Data excerpt |
►

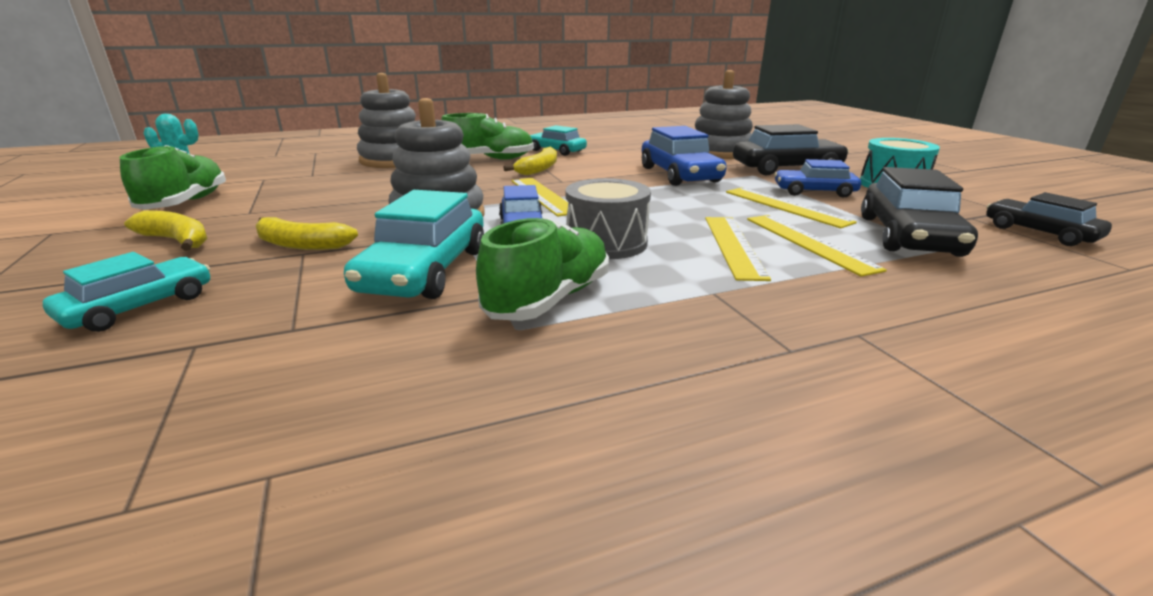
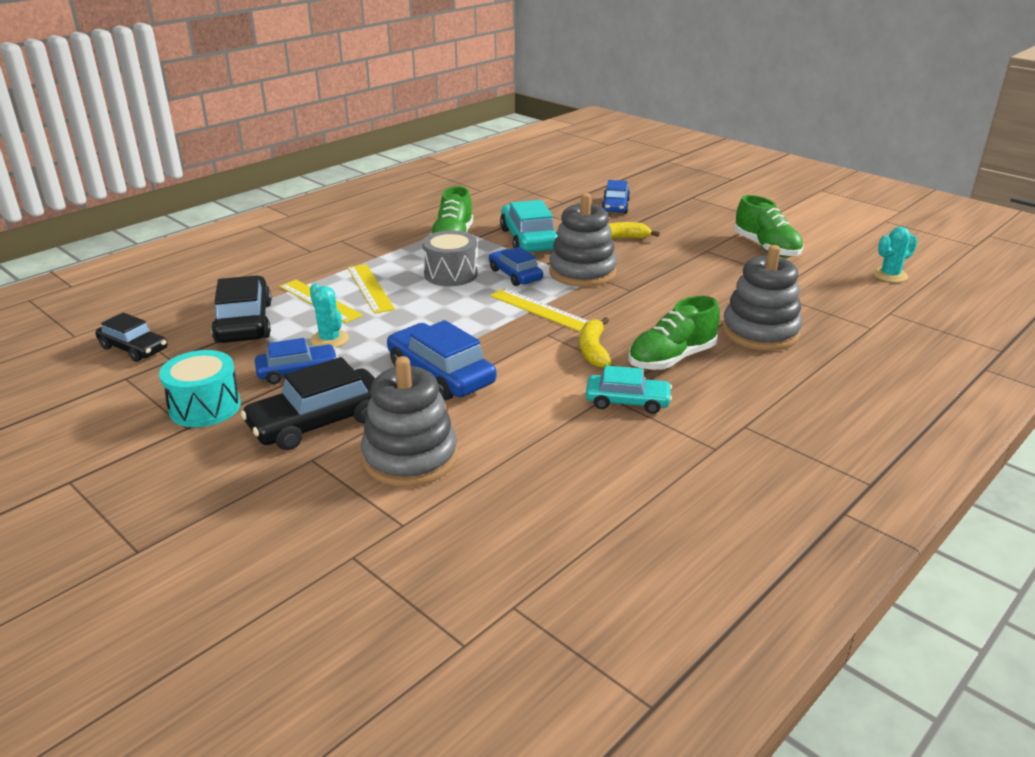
camera: 155 degrees right, 5 degrees up
(139, 307) = (615, 206): turquoise car -> blue car
(177, 240) = (688, 228): yellow banana -> none
(786, 206) = (329, 339): yellow ruler -> turquoise cactus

◄

Copy out every line above without change, dropping the pictures.

Output below |
camera: 155 degrees right, 5 degrees up
(139, 307) = (615, 206): turquoise car -> blue car
(177, 240) = (688, 228): yellow banana -> none
(786, 206) = (329, 339): yellow ruler -> turquoise cactus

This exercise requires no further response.